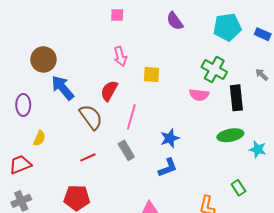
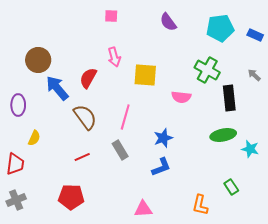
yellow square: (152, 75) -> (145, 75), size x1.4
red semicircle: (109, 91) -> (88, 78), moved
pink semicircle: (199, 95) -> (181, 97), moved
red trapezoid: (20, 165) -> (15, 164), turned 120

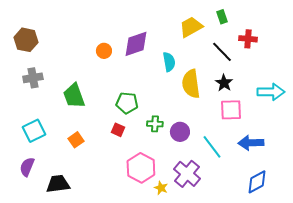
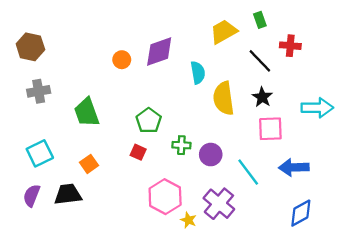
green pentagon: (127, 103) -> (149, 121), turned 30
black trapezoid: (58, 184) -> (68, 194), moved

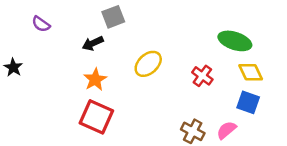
---
> [DIRECTIONS] When a line of the records includes "trapezoid", that line belongs in the answer.

> [ANSWER TO THIS PROBLEM]
red trapezoid: (20, 165) -> (15, 164), turned 120
black trapezoid: (58, 184) -> (68, 194), moved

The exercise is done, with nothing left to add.